:: Task to carry out ::
Copy the rows below with every "orange square" changed to "yellow square" and nothing else altered. Omit the pictures from your answer.

□ □ □ □

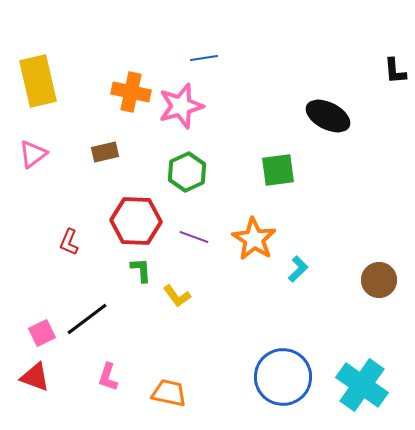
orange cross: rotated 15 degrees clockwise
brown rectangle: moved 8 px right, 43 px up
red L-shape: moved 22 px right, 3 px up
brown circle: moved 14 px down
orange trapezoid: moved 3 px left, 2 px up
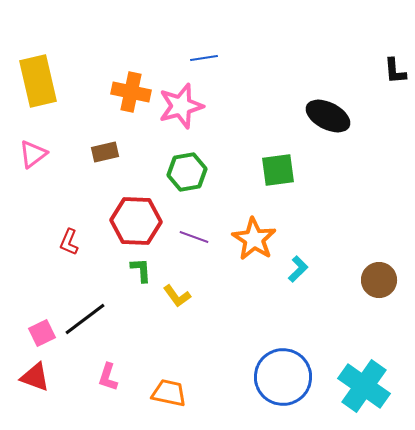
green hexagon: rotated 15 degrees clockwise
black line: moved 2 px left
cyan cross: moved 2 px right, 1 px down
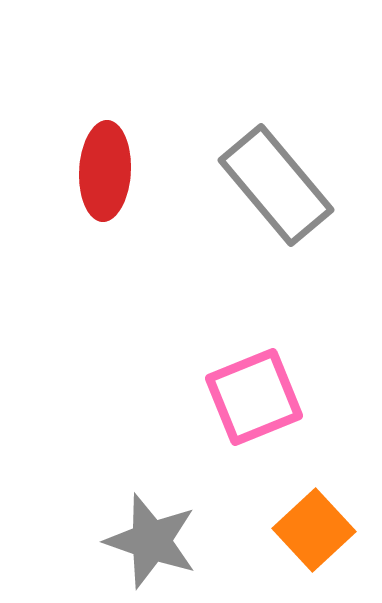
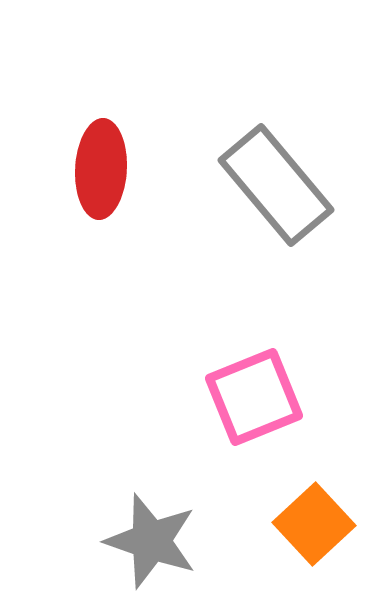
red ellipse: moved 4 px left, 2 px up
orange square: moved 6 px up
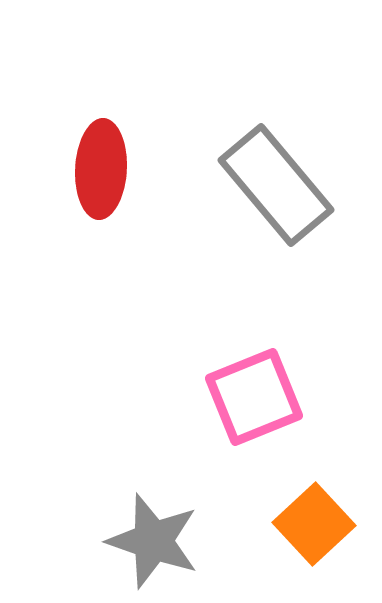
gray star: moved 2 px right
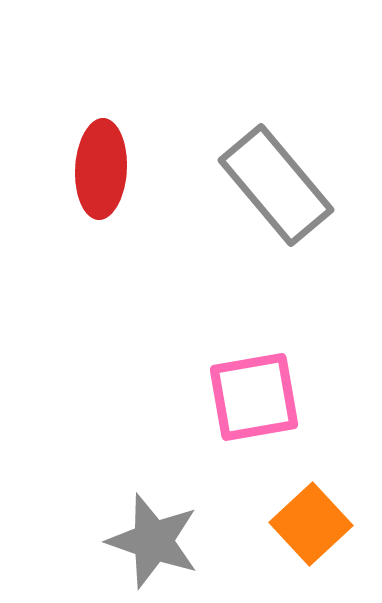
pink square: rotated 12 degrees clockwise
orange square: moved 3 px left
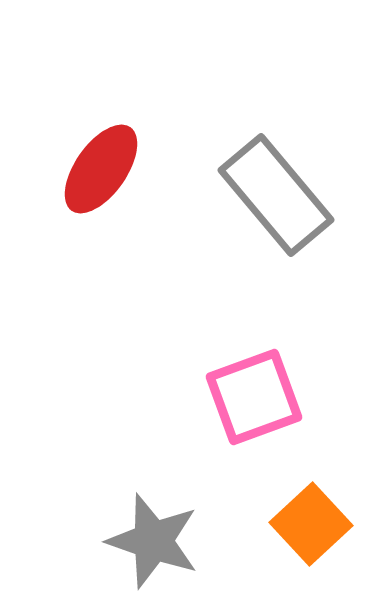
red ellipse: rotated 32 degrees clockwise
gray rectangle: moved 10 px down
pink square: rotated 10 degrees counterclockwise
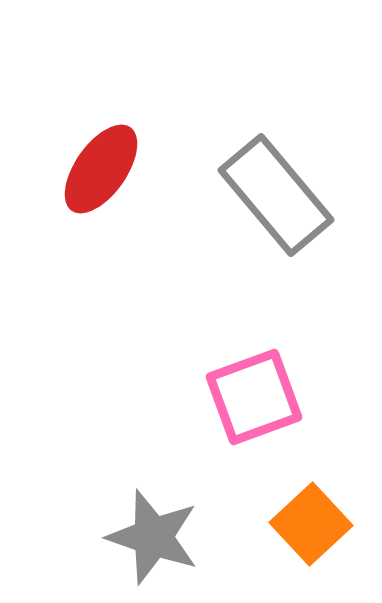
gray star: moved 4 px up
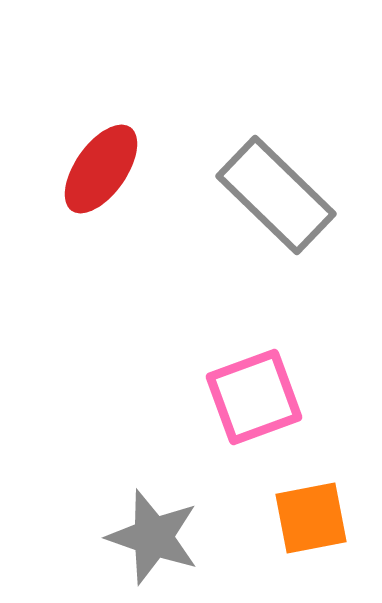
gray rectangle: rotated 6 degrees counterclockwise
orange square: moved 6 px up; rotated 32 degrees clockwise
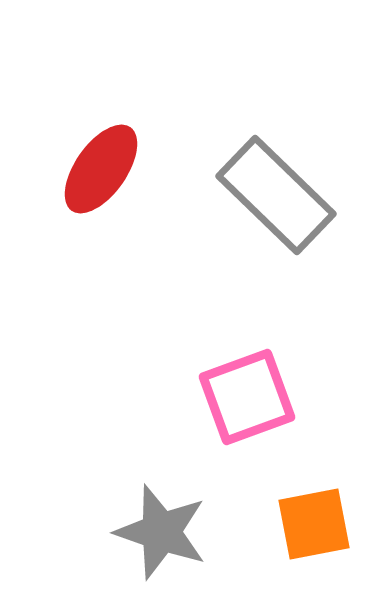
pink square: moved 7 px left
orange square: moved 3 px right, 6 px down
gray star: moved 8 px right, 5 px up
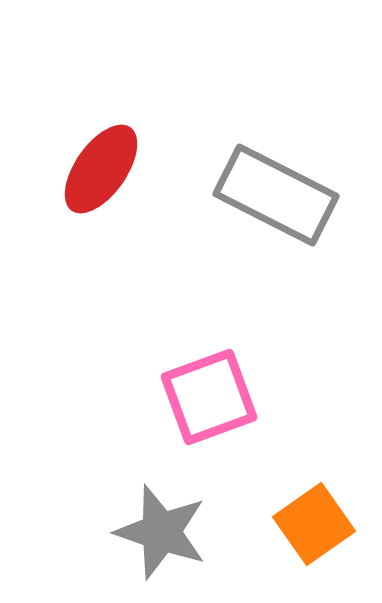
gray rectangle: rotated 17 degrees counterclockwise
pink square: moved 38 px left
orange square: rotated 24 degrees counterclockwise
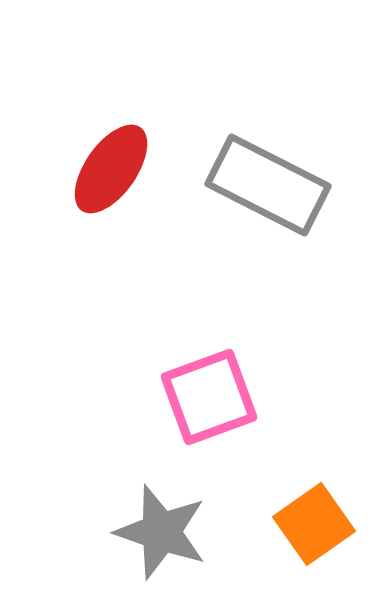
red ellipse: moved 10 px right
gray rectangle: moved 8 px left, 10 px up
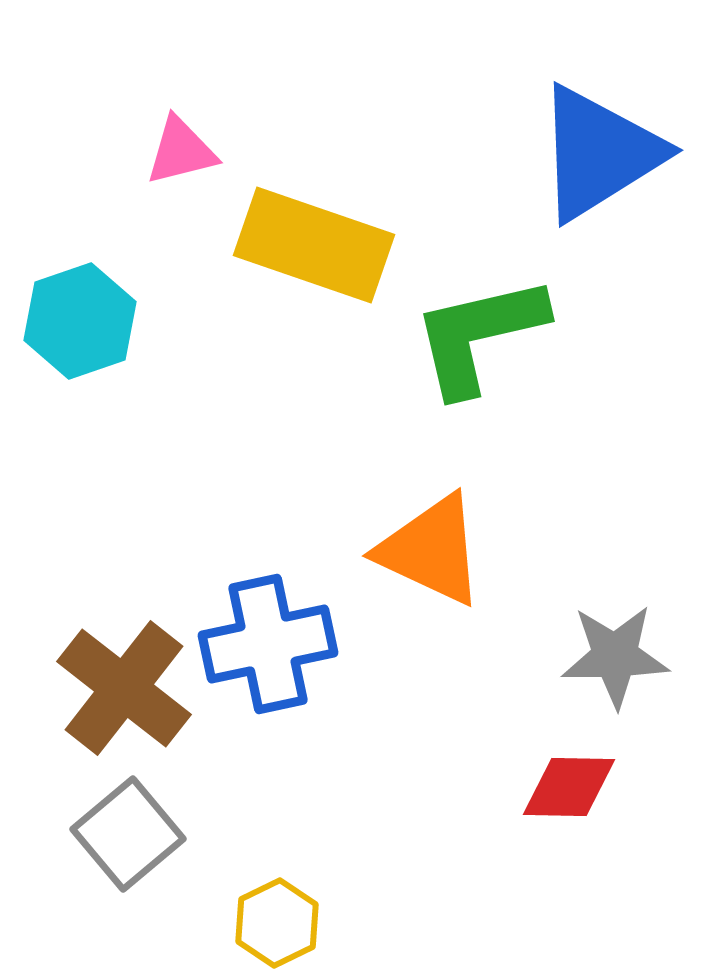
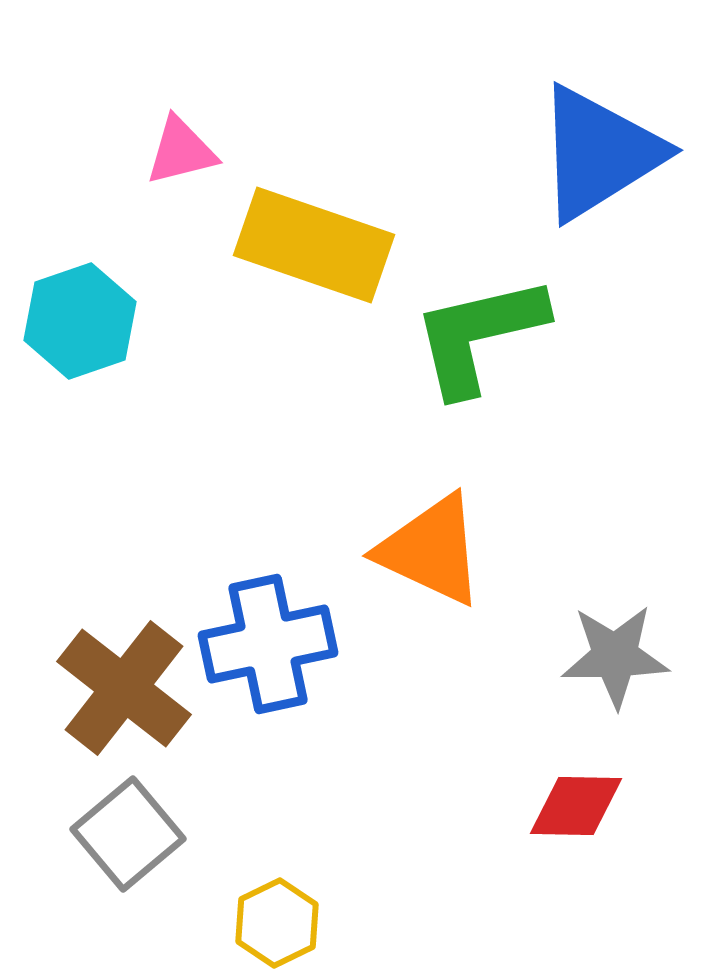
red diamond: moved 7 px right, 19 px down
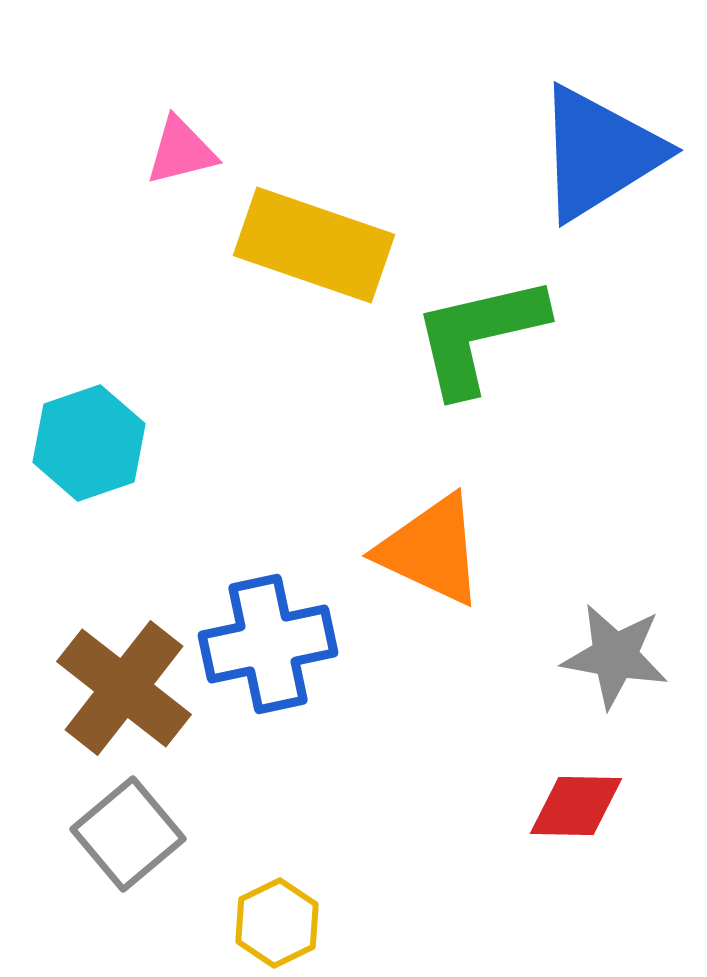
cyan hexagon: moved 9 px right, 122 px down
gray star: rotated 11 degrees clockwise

□ □ □ □

:: Answer to this problem ::
orange cross: rotated 15 degrees clockwise
brown rectangle: moved 8 px right, 43 px up
red L-shape: moved 22 px right, 3 px up
brown circle: moved 14 px down
orange trapezoid: moved 3 px left, 2 px up
green hexagon: rotated 15 degrees clockwise
black line: moved 2 px left
cyan cross: moved 2 px right, 1 px down
red ellipse: moved 4 px left, 2 px up
yellow square: moved 6 px up
gray star: moved 2 px right
pink square: rotated 12 degrees clockwise
yellow square: moved 3 px left
red ellipse: rotated 32 degrees clockwise
gray rectangle: moved 10 px down
pink square: rotated 10 degrees counterclockwise
gray star: moved 4 px up
gray rectangle: rotated 6 degrees counterclockwise
yellow square: moved 6 px up; rotated 32 degrees clockwise
pink square: moved 7 px left
yellow square: moved 3 px right, 6 px down
gray star: moved 8 px right, 5 px up
gray rectangle: rotated 17 degrees counterclockwise
pink square: moved 38 px left
yellow square: rotated 24 degrees counterclockwise
red ellipse: moved 10 px right
gray rectangle: moved 8 px left, 10 px up
red diamond: moved 7 px right, 19 px down
cyan hexagon: moved 9 px right, 122 px down
gray star: rotated 11 degrees clockwise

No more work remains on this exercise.